Starting at the line below that contains "pink cross at", print each line through the end of the records exactly as it appears.

Data under study below:

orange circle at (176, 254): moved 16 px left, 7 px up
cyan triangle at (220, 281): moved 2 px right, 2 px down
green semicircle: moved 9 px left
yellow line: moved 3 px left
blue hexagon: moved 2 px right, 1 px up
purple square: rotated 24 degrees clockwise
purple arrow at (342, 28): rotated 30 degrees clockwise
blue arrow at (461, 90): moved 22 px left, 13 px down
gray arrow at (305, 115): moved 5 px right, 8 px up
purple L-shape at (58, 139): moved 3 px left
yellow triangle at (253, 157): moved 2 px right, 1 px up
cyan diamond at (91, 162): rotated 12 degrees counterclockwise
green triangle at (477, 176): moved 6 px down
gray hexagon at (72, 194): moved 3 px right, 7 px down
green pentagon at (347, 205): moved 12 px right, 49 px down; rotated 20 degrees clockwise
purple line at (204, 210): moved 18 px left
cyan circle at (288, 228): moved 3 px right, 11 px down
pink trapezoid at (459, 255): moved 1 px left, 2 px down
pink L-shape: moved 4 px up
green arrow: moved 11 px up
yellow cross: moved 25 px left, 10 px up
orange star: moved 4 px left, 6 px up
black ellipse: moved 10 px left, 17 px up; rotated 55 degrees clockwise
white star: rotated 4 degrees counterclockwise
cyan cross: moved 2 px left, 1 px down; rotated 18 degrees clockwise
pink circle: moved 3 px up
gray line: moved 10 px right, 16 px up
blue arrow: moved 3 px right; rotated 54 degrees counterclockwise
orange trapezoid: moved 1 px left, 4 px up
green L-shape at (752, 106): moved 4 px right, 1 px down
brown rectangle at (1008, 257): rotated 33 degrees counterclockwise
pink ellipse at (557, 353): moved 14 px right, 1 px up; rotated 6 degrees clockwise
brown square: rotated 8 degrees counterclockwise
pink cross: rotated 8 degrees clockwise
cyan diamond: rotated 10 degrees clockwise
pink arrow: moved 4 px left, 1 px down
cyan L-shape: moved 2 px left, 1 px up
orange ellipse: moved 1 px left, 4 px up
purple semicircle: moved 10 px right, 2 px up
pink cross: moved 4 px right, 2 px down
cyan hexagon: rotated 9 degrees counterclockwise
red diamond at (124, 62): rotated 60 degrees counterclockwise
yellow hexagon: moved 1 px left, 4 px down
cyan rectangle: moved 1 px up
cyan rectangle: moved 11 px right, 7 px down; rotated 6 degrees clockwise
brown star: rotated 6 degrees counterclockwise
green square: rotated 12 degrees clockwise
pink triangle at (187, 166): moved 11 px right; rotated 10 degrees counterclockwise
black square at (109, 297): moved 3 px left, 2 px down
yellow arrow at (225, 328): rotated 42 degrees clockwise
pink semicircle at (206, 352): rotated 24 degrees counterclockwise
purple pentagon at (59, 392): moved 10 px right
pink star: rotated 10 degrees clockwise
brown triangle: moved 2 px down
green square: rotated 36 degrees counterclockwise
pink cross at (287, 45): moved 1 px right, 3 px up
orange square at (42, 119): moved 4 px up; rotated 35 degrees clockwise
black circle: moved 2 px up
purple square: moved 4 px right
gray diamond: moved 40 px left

End of Data under study.

## Task answer
pink cross at (287, 45): moved 1 px right, 3 px up
orange square at (42, 119): moved 4 px up; rotated 35 degrees clockwise
black circle: moved 2 px up
purple square: moved 4 px right
gray diamond: moved 40 px left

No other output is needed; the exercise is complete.